→ **What the task requires**
Return the records below from the line containing "The domino (bleu)" onward, exactly, through and including the last line.

= Beginning of Section =

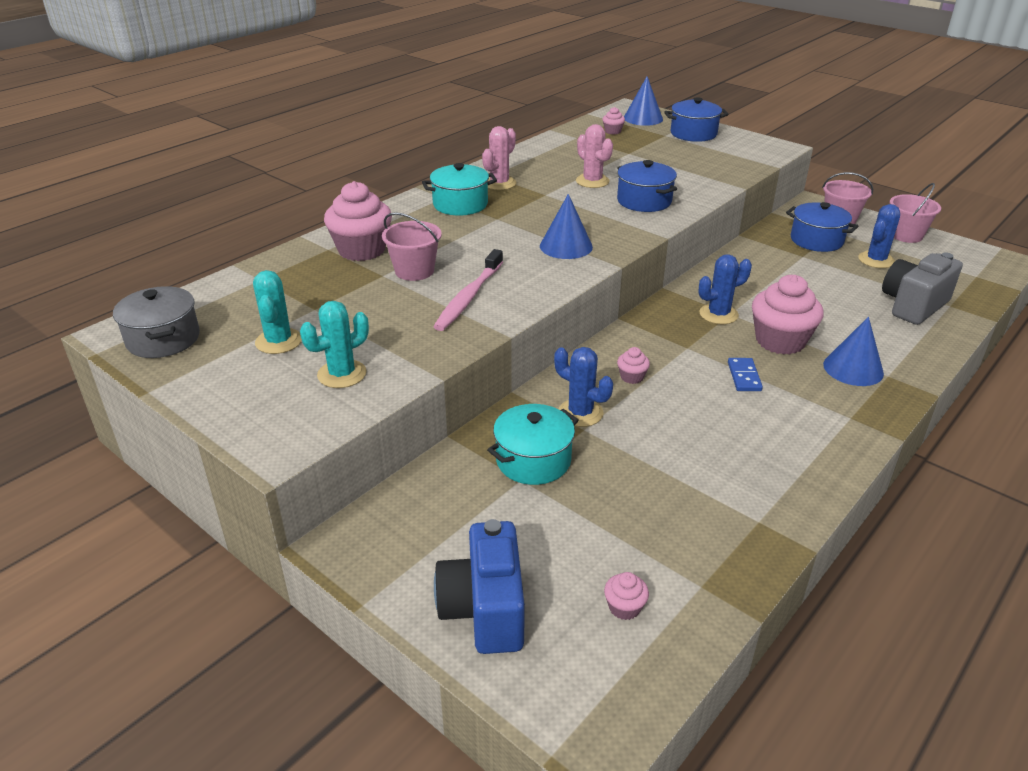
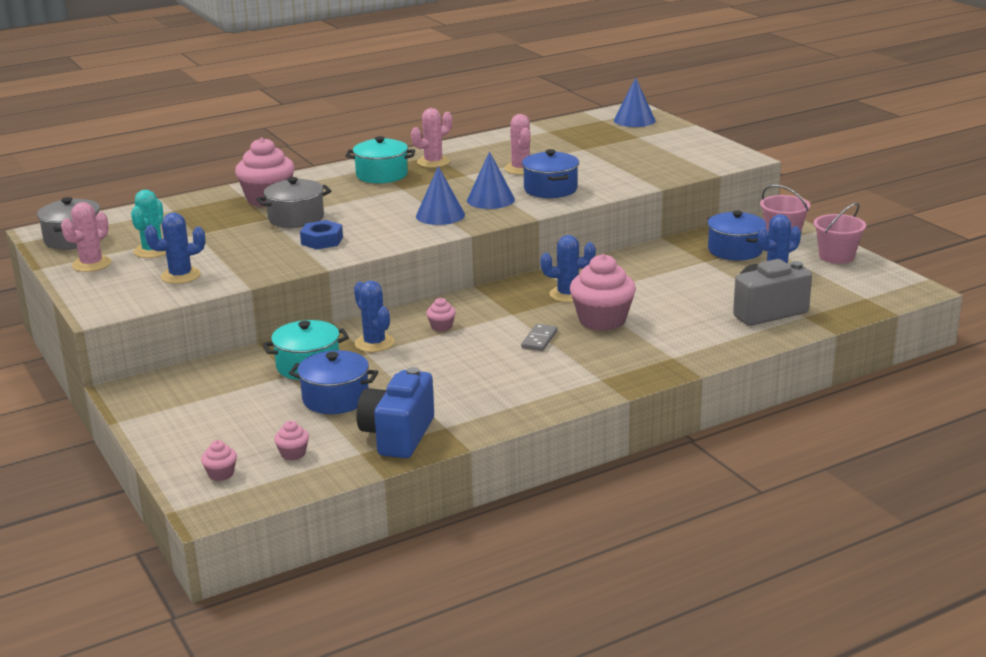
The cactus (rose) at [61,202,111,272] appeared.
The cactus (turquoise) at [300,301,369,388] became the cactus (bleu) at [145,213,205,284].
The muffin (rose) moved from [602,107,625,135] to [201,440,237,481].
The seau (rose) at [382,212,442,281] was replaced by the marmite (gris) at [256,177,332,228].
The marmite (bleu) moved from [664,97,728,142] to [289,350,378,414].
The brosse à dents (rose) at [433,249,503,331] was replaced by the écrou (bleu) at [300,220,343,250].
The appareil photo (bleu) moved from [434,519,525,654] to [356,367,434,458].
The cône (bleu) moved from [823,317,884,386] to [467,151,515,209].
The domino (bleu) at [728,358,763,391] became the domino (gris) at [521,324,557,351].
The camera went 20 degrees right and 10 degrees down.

= End of Section =

→ **Task result**
The domino (bleu) at [728,358,763,391] became the domino (gris) at [521,324,557,351].
The camera went 20 degrees right and 10 degrees down.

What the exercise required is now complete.